ASSIGNED TASK:
Once the line with "tan brick I4" is found, repeat exactly that line and every one after it until the data below ends, including the last line.
►
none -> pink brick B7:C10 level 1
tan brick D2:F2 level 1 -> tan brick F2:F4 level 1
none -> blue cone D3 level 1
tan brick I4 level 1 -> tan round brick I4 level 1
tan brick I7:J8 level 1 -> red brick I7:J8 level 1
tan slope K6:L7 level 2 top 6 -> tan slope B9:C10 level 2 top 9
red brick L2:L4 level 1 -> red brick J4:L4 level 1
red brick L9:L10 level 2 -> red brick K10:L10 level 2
◄
TASK OUTPUT:
tan brick I4 level 1 -> tan round brick I4 level 1
tan brick I7:J8 level 1 -> red brick I7:J8 level 1
tan slope K6:L7 level 2 top 6 -> tan slope B9:C10 level 2 top 9
red brick L2:L4 level 1 -> red brick J4:L4 level 1
red brick L9:L10 level 2 -> red brick K10:L10 level 2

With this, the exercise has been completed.